Print the entries verbatim, leaving out the images they contain.

* [Input material]
"""
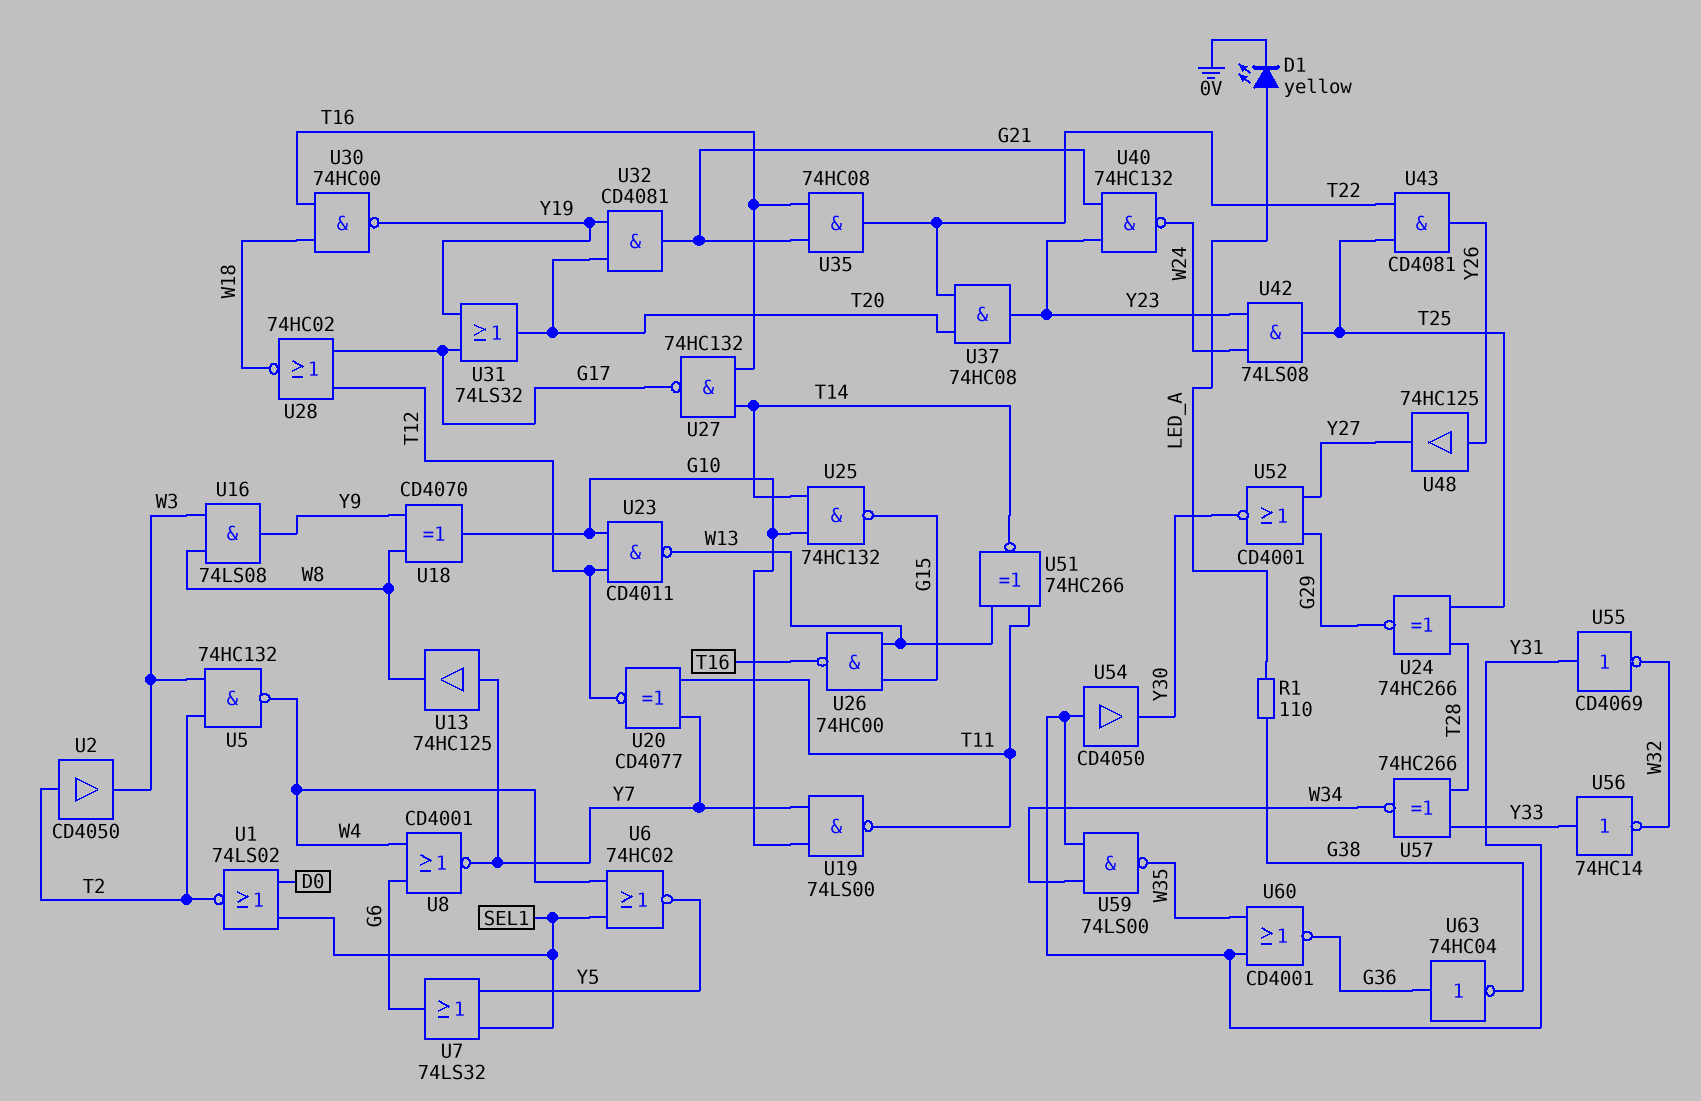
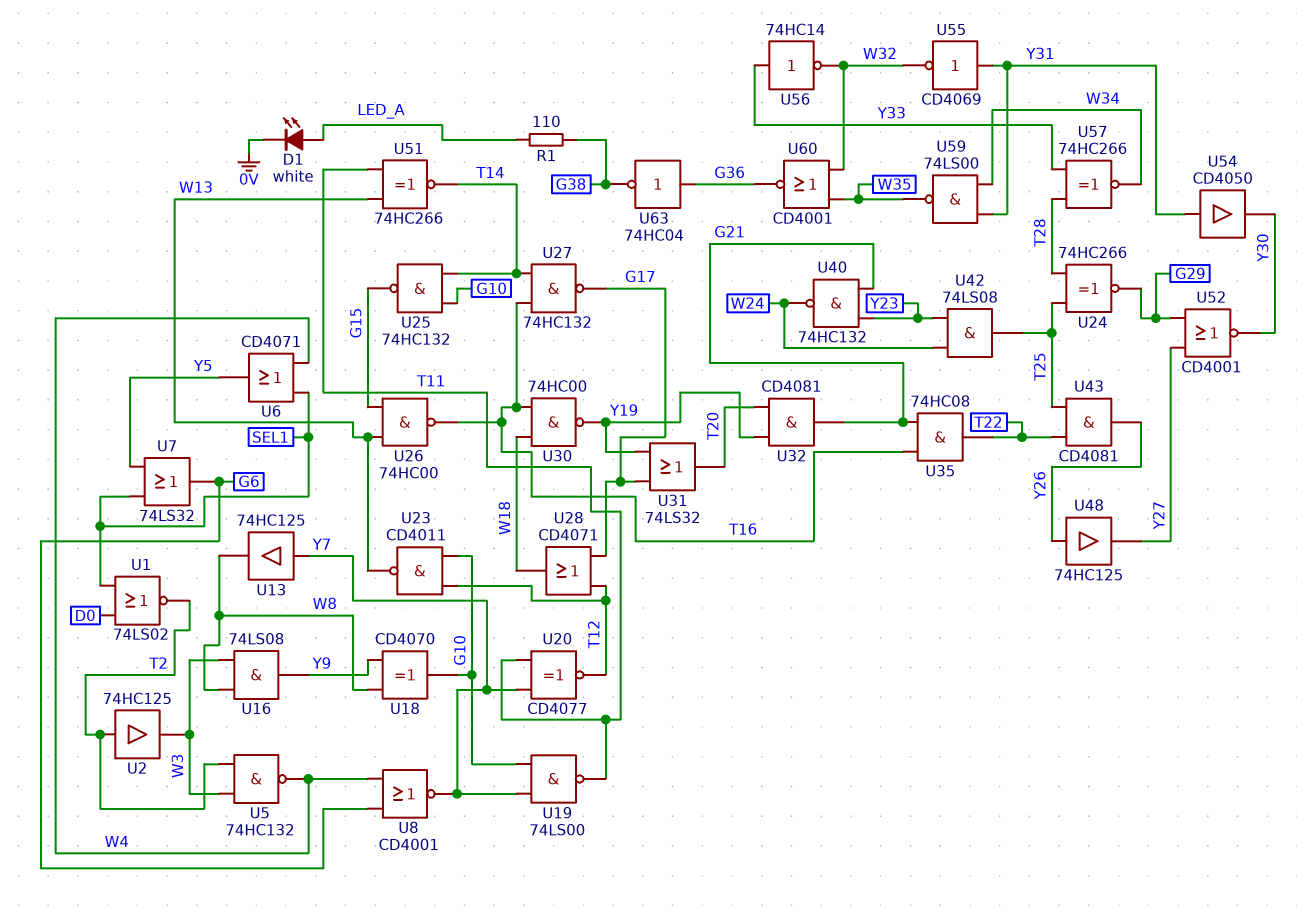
D1: LED yellow (A LED_A, K 0V) -> LED white (A LED_A, K 0V)
U2: buffer CD4050 (in T2, out W3) -> buffer 74HC125 (in T2, out W3)
U6: NOR 74HC02 (in SEL1, in W4, out Y5) -> OR CD4071 (in SEL1, in W4, out Y5)
U28: NOR 74HC02 (in G17, in T12, out W18) -> OR CD4071 (in G17, in T12, out W18)
U37: AND 74HC08 (in T20, in T22, out Y23) -> none
U60: NOR CD4001 (in W35, in Y31, out G36) -> NOR CD4001 (in W32, in W35, out G36)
"""
* [Answer space]
D1: LED yellow (A LED_A, K 0V) -> LED white (A LED_A, K 0V)
U2: buffer CD4050 (in T2, out W3) -> buffer 74HC125 (in T2, out W3)
U6: NOR 74HC02 (in SEL1, in W4, out Y5) -> OR CD4071 (in SEL1, in W4, out Y5)
U28: NOR 74HC02 (in G17, in T12, out W18) -> OR CD4071 (in G17, in T12, out W18)
U37: AND 74HC08 (in T20, in T22, out Y23) -> none
U60: NOR CD4001 (in W35, in Y31, out G36) -> NOR CD4001 (in W32, in W35, out G36)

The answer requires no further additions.